THE EXERCISE – Copy out the lines below word for word, leaving out the pictures.

#### GIVEN RECORDS ####

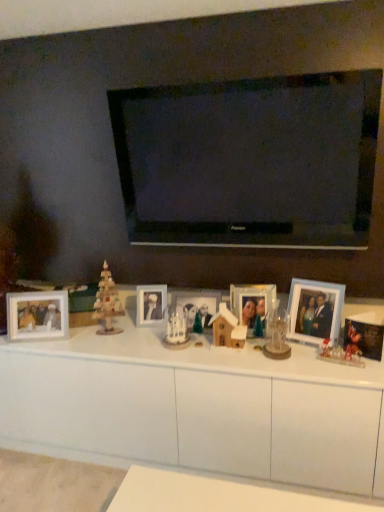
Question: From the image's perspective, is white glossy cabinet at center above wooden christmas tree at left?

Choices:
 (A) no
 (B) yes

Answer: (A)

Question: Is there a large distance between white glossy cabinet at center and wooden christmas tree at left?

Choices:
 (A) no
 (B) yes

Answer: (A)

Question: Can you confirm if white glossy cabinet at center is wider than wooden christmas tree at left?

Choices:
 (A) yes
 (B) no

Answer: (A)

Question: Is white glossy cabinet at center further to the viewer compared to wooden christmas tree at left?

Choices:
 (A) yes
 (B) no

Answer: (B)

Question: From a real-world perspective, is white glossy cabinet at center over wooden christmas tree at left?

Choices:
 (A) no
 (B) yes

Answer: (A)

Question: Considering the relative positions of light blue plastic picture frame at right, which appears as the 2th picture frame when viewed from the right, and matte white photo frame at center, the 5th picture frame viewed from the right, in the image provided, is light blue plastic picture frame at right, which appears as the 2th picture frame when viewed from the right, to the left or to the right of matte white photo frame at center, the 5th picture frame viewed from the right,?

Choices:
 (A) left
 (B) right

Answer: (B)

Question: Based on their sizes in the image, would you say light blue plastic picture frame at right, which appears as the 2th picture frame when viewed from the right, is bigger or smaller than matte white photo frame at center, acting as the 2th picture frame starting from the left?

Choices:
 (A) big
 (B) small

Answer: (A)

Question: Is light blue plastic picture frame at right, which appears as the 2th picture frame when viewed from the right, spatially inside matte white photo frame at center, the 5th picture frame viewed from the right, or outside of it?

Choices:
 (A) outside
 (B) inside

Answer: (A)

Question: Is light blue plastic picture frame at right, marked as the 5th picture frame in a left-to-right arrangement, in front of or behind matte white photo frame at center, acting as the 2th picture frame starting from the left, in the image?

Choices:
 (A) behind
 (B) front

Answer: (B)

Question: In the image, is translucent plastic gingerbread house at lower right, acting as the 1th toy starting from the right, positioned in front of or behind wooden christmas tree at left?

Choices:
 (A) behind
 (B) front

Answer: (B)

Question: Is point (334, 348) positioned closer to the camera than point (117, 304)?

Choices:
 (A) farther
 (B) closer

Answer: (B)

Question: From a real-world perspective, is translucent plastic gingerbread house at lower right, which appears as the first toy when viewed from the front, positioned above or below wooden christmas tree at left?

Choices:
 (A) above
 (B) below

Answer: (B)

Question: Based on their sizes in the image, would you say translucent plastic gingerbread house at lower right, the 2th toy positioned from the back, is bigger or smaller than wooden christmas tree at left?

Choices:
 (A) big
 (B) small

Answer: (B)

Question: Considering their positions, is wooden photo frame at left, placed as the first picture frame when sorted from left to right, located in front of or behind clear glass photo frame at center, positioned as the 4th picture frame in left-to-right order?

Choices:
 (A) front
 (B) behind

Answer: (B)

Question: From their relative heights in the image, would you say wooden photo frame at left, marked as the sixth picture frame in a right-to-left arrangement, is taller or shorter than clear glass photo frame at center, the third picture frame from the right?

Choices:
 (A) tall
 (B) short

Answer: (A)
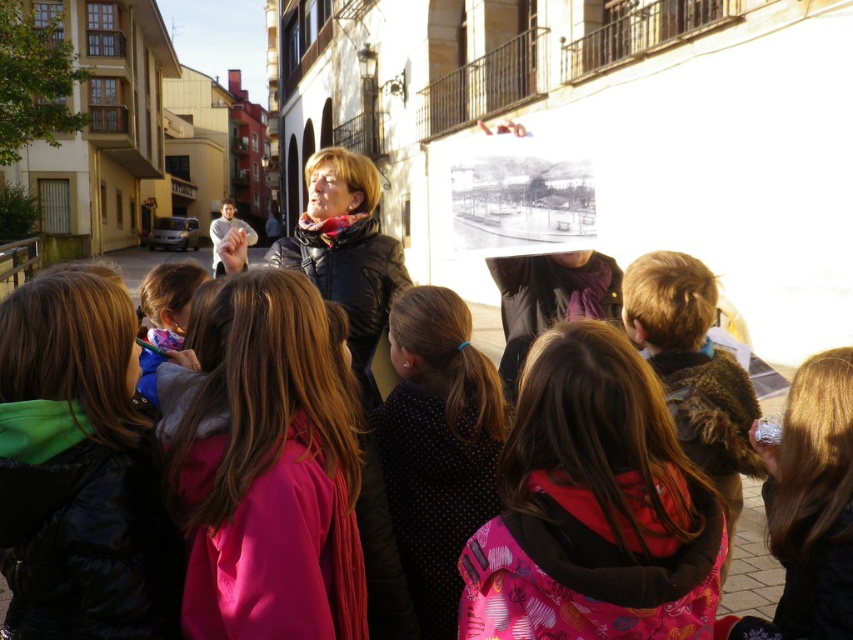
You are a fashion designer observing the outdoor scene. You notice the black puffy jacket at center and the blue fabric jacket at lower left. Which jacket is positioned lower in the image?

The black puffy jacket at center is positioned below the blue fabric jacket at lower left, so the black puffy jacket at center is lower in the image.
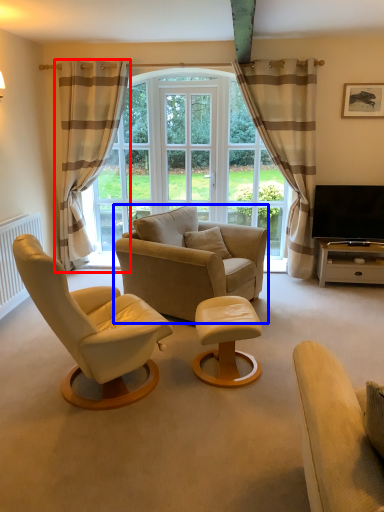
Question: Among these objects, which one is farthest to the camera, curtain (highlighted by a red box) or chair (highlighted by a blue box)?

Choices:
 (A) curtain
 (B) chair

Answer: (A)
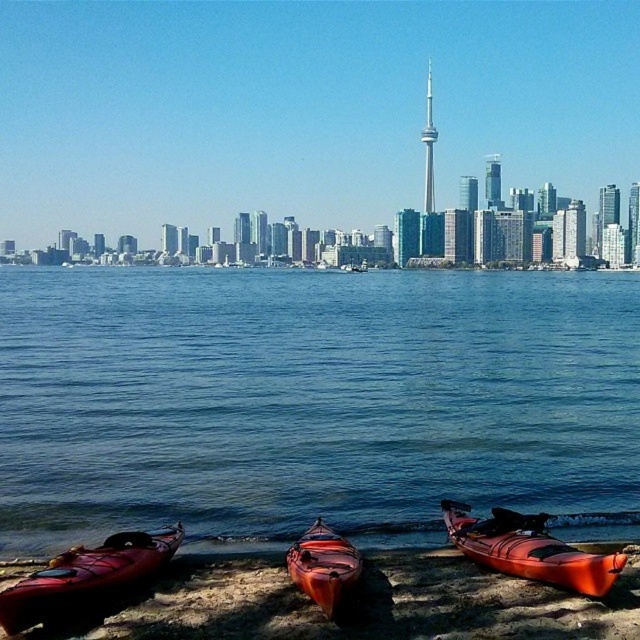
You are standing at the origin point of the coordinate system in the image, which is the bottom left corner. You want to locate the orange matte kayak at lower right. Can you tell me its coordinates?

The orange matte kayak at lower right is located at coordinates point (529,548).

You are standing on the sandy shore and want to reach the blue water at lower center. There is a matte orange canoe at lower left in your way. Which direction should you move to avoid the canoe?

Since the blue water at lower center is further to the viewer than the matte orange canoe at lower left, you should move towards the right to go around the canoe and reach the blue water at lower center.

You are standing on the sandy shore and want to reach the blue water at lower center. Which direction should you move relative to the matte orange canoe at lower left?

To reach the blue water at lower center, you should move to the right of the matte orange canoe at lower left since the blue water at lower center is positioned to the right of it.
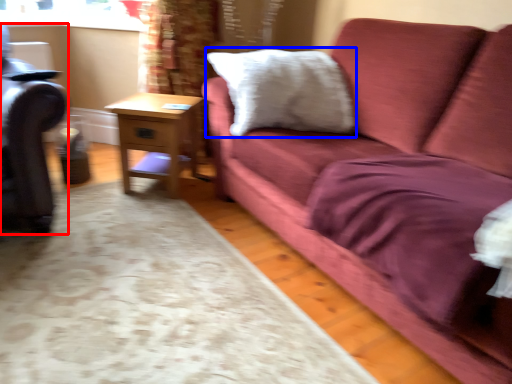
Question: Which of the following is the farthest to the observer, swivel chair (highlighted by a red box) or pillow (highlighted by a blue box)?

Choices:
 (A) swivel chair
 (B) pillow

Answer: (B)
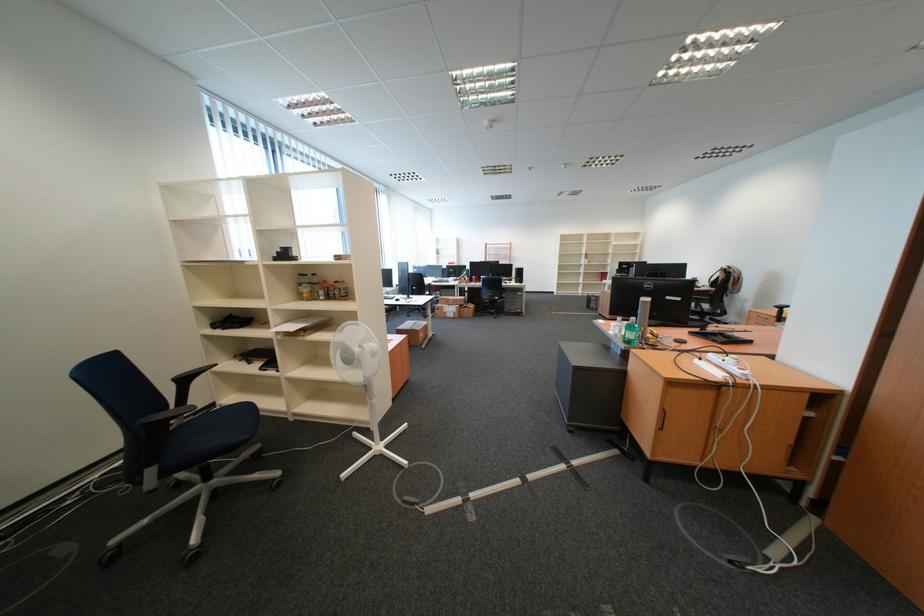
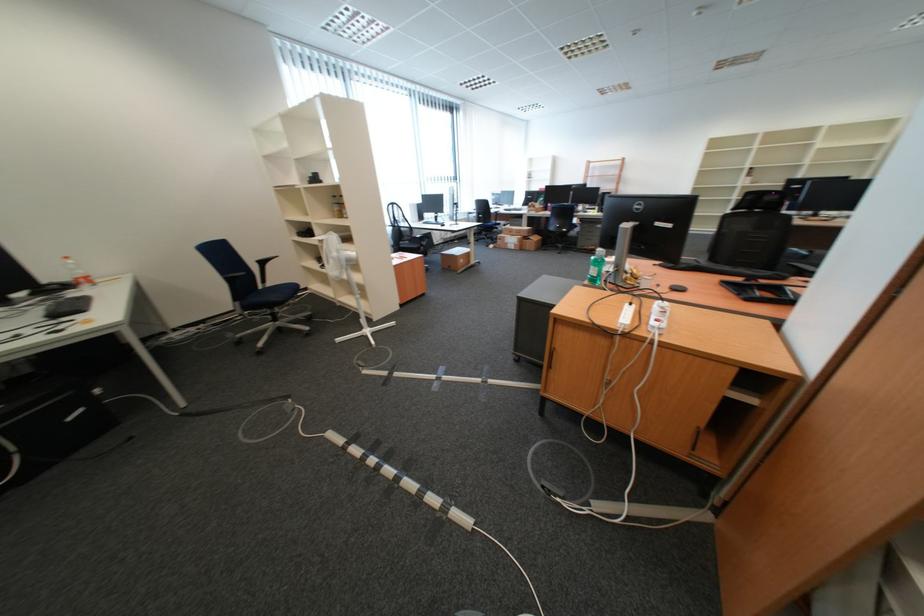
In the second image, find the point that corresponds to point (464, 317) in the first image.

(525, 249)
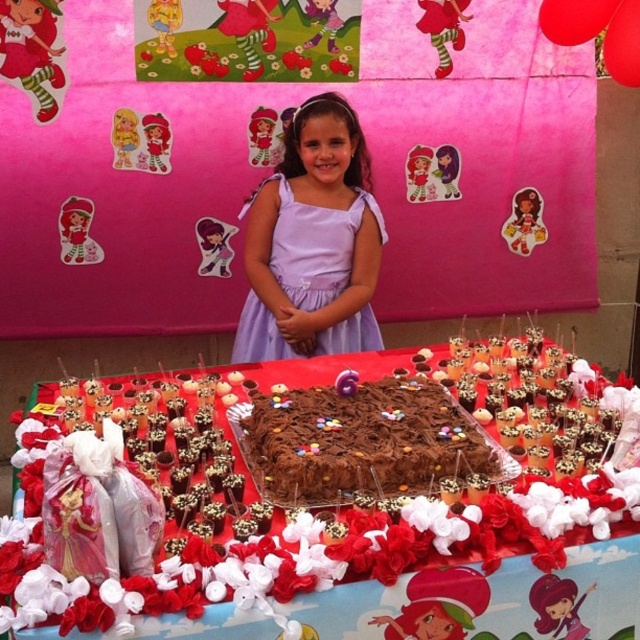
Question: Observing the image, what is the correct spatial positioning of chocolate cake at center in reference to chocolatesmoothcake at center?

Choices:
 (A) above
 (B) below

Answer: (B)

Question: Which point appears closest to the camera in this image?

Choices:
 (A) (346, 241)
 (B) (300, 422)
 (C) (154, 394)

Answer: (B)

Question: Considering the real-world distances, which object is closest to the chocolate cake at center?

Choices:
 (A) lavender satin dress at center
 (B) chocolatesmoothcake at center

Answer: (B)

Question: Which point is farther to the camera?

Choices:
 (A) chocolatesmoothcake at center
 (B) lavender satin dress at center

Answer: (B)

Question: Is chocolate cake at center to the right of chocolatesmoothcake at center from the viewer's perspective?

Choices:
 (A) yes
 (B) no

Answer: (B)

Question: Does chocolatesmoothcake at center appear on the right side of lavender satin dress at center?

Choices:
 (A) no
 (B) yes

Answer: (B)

####

FINISHED TASK –
Question: From the image's perspective, is white glossy cabinet at center above wooden christmas tree at left?

Choices:
 (A) no
 (B) yes

Answer: (A)

Question: Is there a large distance between white glossy cabinet at center and wooden christmas tree at left?

Choices:
 (A) no
 (B) yes

Answer: (A)

Question: Can you confirm if white glossy cabinet at center is wider than wooden christmas tree at left?

Choices:
 (A) yes
 (B) no

Answer: (A)

Question: Is white glossy cabinet at center further to the viewer compared to wooden christmas tree at left?

Choices:
 (A) yes
 (B) no

Answer: (B)

Question: From a real-world perspective, is white glossy cabinet at center over wooden christmas tree at left?

Choices:
 (A) no
 (B) yes

Answer: (A)

Question: Considering the relative positions of light blue plastic picture frame at right, which appears as the 2th picture frame when viewed from the right, and matte white photo frame at center, the 5th picture frame viewed from the right, in the image provided, is light blue plastic picture frame at right, which appears as the 2th picture frame when viewed from the right, to the left or to the right of matte white photo frame at center, the 5th picture frame viewed from the right,?

Choices:
 (A) left
 (B) right

Answer: (B)

Question: Based on their sizes in the image, would you say light blue plastic picture frame at right, which appears as the 2th picture frame when viewed from the right, is bigger or smaller than matte white photo frame at center, acting as the 2th picture frame starting from the left?

Choices:
 (A) big
 (B) small

Answer: (A)

Question: Is light blue plastic picture frame at right, which appears as the 2th picture frame when viewed from the right, spatially inside matte white photo frame at center, the 5th picture frame viewed from the right, or outside of it?

Choices:
 (A) outside
 (B) inside

Answer: (A)

Question: Is light blue plastic picture frame at right, marked as the 5th picture frame in a left-to-right arrangement, in front of or behind matte white photo frame at center, acting as the 2th picture frame starting from the left, in the image?

Choices:
 (A) behind
 (B) front

Answer: (B)

Question: In the image, is translucent plastic gingerbread house at lower right, acting as the 1th toy starting from the right, positioned in front of or behind wooden christmas tree at left?

Choices:
 (A) behind
 (B) front

Answer: (B)

Question: Is point (334, 348) positioned closer to the camera than point (117, 304)?

Choices:
 (A) farther
 (B) closer

Answer: (B)

Question: From a real-world perspective, is translucent plastic gingerbread house at lower right, which appears as the first toy when viewed from the front, positioned above or below wooden christmas tree at left?

Choices:
 (A) above
 (B) below

Answer: (B)

Question: Based on their sizes in the image, would you say translucent plastic gingerbread house at lower right, the 2th toy positioned from the back, is bigger or smaller than wooden christmas tree at left?

Choices:
 (A) big
 (B) small

Answer: (B)

Question: Considering their positions, is wooden photo frame at left, placed as the first picture frame when sorted from left to right, located in front of or behind clear glass photo frame at center, positioned as the 4th picture frame in left-to-right order?

Choices:
 (A) front
 (B) behind

Answer: (B)

Question: From their relative heights in the image, would you say wooden photo frame at left, marked as the sixth picture frame in a right-to-left arrangement, is taller or shorter than clear glass photo frame at center, the third picture frame from the right?

Choices:
 (A) tall
 (B) short

Answer: (A)
You are a fashion designer observing the outdoor scene. You notice the black puffy jacket at center and the blue fabric jacket at lower left. Which jacket is positioned lower in the image?

The black puffy jacket at center is positioned below the blue fabric jacket at lower left, so the black puffy jacket at center is lower in the image.
Question: Among these objects, which one is farthest to the camera, curtain (highlighted by a red box) or chair (highlighted by a blue box)?

Choices:
 (A) curtain
 (B) chair

Answer: (A)
You are standing at the origin point of the coordinate system in the image, which is the bottom left corner. You want to locate the orange matte kayak at lower right. Can you tell me its coordinates?

The orange matte kayak at lower right is located at coordinates point (529,548).

You are standing on the sandy shore and want to reach the blue water at lower center. There is a matte orange canoe at lower left in your way. Which direction should you move to avoid the canoe?

Since the blue water at lower center is further to the viewer than the matte orange canoe at lower left, you should move towards the right to go around the canoe and reach the blue water at lower center.

You are standing on the sandy shore and want to reach the blue water at lower center. Which direction should you move relative to the matte orange canoe at lower left?

To reach the blue water at lower center, you should move to the right of the matte orange canoe at lower left since the blue water at lower center is positioned to the right of it.
Question: Which of the following is the farthest to the observer, swivel chair (highlighted by a red box) or pillow (highlighted by a blue box)?

Choices:
 (A) swivel chair
 (B) pillow

Answer: (B)
In the second image, find the point that corresponds to point (464, 317) in the first image.

(525, 249)
Question: Observing the image, what is the correct spatial positioning of chocolate cake at center in reference to chocolatesmoothcake at center?

Choices:
 (A) above
 (B) below

Answer: (B)

Question: Which point appears closest to the camera in this image?

Choices:
 (A) (346, 241)
 (B) (300, 422)
 (C) (154, 394)

Answer: (B)

Question: Considering the real-world distances, which object is closest to the chocolate cake at center?

Choices:
 (A) lavender satin dress at center
 (B) chocolatesmoothcake at center

Answer: (B)

Question: Which point is farther to the camera?

Choices:
 (A) chocolatesmoothcake at center
 (B) lavender satin dress at center

Answer: (B)

Question: Is chocolate cake at center to the right of chocolatesmoothcake at center from the viewer's perspective?

Choices:
 (A) yes
 (B) no

Answer: (B)

Question: Does chocolatesmoothcake at center appear on the right side of lavender satin dress at center?

Choices:
 (A) no
 (B) yes

Answer: (B)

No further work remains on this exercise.